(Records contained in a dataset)
___

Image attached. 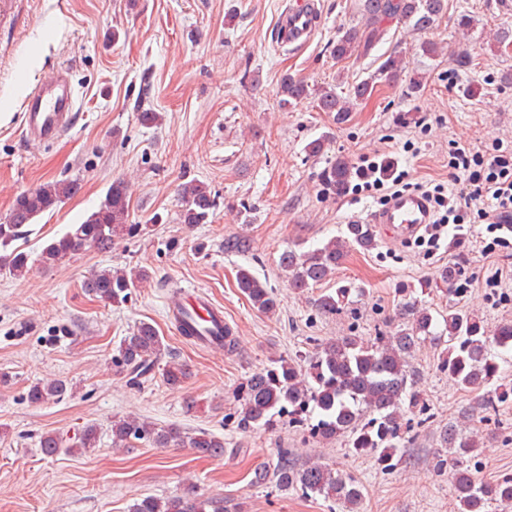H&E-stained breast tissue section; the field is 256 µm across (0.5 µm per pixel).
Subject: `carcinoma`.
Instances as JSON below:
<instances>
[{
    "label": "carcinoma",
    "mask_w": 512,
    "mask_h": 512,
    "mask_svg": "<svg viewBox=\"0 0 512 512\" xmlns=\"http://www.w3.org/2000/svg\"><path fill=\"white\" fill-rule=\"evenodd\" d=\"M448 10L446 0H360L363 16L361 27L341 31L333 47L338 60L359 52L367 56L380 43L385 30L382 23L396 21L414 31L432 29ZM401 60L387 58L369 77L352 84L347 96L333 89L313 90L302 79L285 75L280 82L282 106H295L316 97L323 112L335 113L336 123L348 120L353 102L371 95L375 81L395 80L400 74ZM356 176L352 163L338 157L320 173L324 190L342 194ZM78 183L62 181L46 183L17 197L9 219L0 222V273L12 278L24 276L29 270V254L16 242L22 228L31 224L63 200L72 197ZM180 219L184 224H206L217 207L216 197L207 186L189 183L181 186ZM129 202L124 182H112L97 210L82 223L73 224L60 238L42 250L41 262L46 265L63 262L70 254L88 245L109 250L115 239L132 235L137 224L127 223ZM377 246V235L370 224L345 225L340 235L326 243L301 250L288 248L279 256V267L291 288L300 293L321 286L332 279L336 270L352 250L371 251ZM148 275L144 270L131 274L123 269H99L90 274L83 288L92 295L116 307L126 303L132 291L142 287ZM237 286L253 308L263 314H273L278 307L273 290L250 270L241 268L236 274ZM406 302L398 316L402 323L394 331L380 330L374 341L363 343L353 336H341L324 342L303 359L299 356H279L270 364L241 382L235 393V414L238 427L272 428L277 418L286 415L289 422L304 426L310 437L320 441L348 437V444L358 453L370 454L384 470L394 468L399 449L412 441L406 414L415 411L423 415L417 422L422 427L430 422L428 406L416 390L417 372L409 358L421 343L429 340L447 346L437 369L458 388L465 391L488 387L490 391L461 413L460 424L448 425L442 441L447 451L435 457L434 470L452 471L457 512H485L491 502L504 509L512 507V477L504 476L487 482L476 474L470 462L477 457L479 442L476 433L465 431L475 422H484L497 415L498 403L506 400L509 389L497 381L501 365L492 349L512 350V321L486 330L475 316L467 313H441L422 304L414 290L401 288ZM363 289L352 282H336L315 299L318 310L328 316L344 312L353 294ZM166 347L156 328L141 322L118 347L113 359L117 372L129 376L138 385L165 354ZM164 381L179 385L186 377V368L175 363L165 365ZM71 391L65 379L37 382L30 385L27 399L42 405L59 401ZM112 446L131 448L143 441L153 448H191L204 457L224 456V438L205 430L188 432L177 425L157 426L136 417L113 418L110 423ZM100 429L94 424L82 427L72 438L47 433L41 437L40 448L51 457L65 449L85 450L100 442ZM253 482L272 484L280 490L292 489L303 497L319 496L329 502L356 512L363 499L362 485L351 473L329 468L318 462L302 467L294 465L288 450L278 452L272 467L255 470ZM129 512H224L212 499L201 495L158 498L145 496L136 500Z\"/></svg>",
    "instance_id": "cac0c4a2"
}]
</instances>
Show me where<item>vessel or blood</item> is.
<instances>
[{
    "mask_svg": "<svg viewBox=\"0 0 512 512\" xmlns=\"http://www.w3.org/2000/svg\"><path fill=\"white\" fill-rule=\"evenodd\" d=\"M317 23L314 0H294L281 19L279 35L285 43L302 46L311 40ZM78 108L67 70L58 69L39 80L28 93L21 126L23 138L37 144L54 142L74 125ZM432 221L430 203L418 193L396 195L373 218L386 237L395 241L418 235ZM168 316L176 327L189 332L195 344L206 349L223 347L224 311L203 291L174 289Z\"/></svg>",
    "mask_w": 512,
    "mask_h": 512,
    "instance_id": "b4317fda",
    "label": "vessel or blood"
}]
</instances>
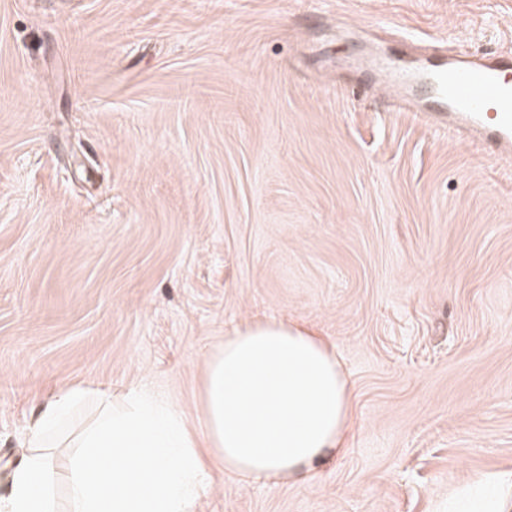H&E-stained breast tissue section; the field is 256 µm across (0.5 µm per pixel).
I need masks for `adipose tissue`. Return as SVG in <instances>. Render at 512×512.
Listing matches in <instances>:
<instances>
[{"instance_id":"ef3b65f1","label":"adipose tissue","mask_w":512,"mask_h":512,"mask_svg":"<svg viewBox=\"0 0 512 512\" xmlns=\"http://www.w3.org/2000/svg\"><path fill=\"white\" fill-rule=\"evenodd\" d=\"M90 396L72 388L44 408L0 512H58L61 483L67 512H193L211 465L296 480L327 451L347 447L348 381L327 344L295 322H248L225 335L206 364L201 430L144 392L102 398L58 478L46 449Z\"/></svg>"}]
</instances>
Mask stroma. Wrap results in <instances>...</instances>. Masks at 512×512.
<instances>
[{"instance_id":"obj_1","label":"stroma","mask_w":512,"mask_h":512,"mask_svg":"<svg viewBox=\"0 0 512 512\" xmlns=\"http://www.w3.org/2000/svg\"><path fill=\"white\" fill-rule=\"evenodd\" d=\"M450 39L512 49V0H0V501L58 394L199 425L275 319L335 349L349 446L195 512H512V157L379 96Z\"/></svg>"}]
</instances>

___

> [DIRECTIVE]: Of the lines in this material, state how many hold the string "label". Write no other words.

> [ANSWER TO THIS PROBLEM]: 4